Work request: The task calls for the line containing "white nut: 6 -> 5" and all later lines, through the end of the entries below, to be set down exactly and without pictures.

Recorded information:
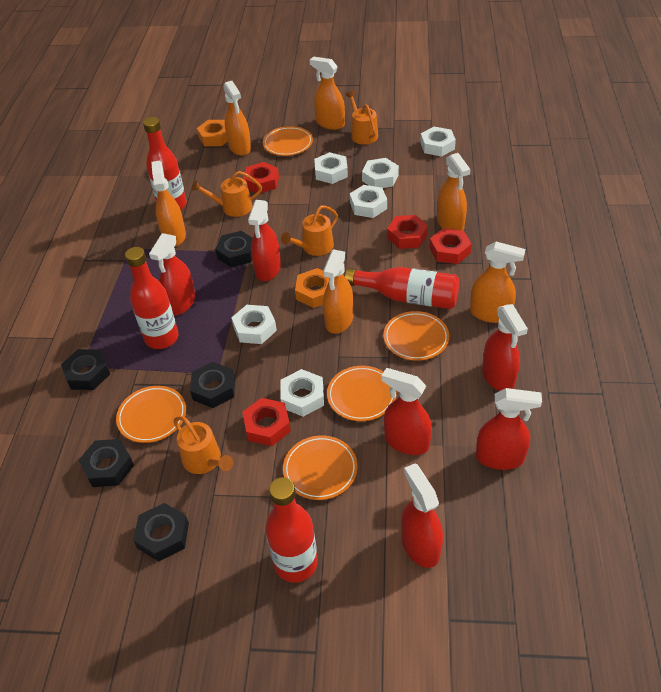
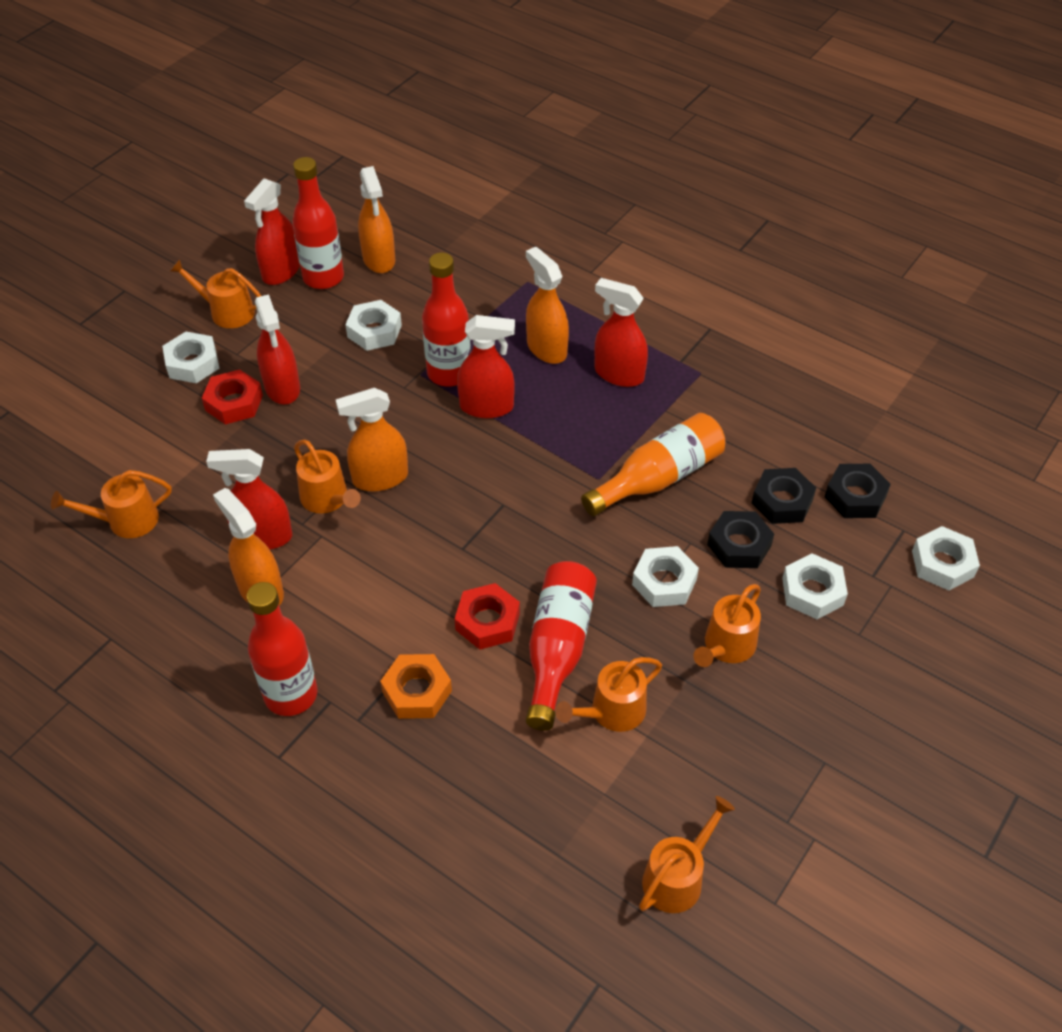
black nut: 5 -> 3
orange bottle: 0 -> 1
orange nut: 2 -> 1
orange plate: 5 -> 0
orange spray bottle: 6 -> 4
orange watering can: 4 -> 6
red nut: 4 -> 2
red spray bottle: 6 -> 5
white nut: 6 -> 5

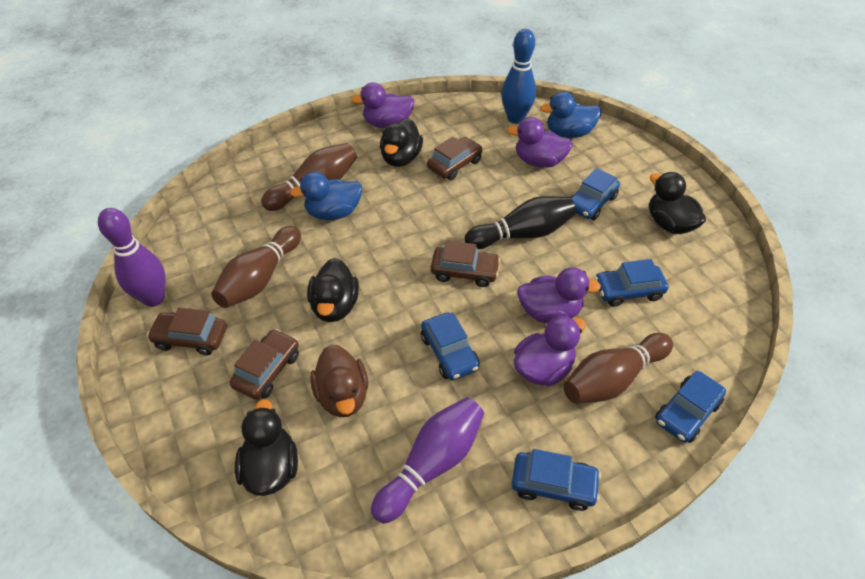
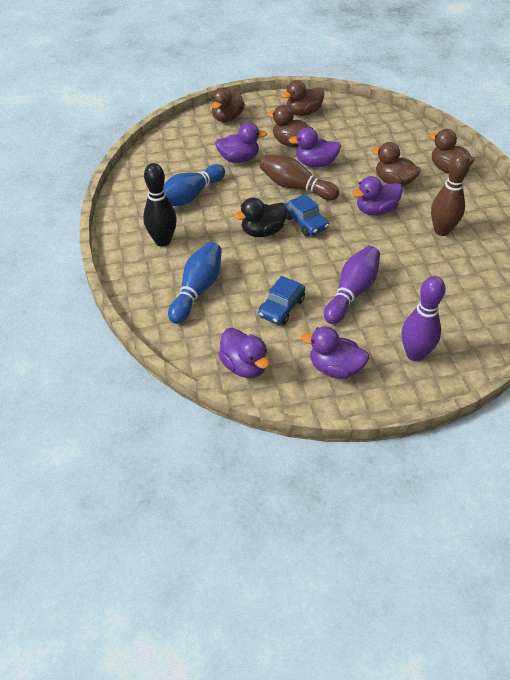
black duck: 4 -> 1
blue bowling pin: 1 -> 2
blue car: 5 -> 2
blue duck: 2 -> 0
brown bowling pin: 3 -> 2
brown car: 4 -> 0
brown duck: 1 -> 5
purple duck: 4 -> 5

Exercise response:
white nut: 6 -> 5

black duck: 4 -> 1
blue bowling pin: 1 -> 2
blue car: 5 -> 2
blue duck: 2 -> 0
brown bowling pin: 3 -> 2
brown car: 4 -> 0
brown duck: 1 -> 5
purple duck: 4 -> 5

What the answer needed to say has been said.